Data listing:
-*-

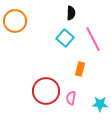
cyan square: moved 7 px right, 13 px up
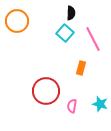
orange circle: moved 2 px right
cyan square: moved 5 px up
orange rectangle: moved 1 px right, 1 px up
pink semicircle: moved 1 px right, 8 px down
cyan star: rotated 14 degrees clockwise
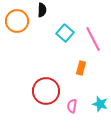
black semicircle: moved 29 px left, 3 px up
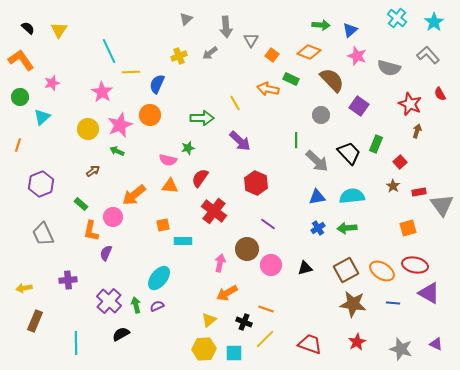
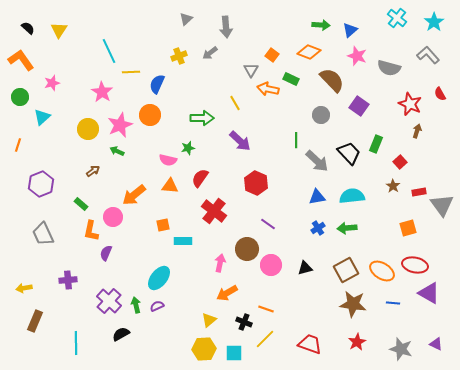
gray triangle at (251, 40): moved 30 px down
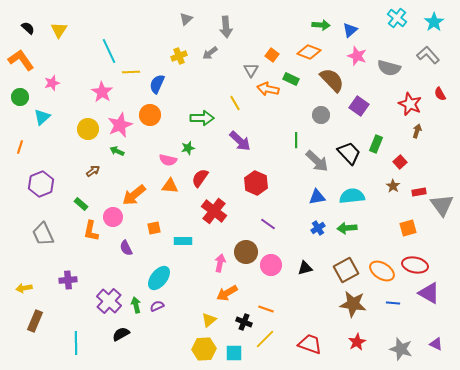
orange line at (18, 145): moved 2 px right, 2 px down
orange square at (163, 225): moved 9 px left, 3 px down
brown circle at (247, 249): moved 1 px left, 3 px down
purple semicircle at (106, 253): moved 20 px right, 5 px up; rotated 49 degrees counterclockwise
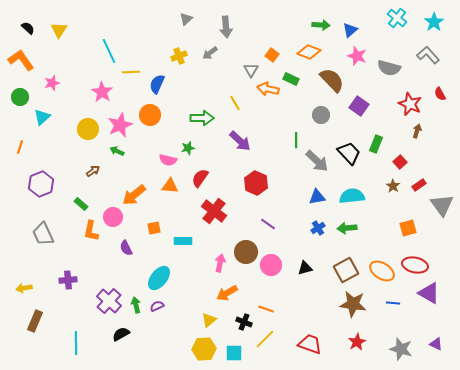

-*-

- _What you are asked to do_: Can you give every line of the data listing entries above as a JSON list of strings, one string per line with blank lines skipped? Leave out the pictures and their placeholder lines.

- _Written response_:
[
  "cyan square: moved 7 px right, 13 px up",
  "orange circle: moved 2 px right",
  "cyan square: moved 5 px up",
  "orange rectangle: moved 1 px right, 1 px up",
  "pink semicircle: moved 1 px right, 8 px down",
  "cyan star: rotated 14 degrees clockwise",
  "black semicircle: moved 29 px left, 3 px up",
  "gray triangle at (251, 40): moved 30 px down",
  "orange line at (18, 145): moved 2 px right, 2 px down",
  "orange square at (163, 225): moved 9 px left, 3 px down",
  "brown circle at (247, 249): moved 1 px left, 3 px down",
  "purple semicircle at (106, 253): moved 20 px right, 5 px up; rotated 49 degrees counterclockwise"
]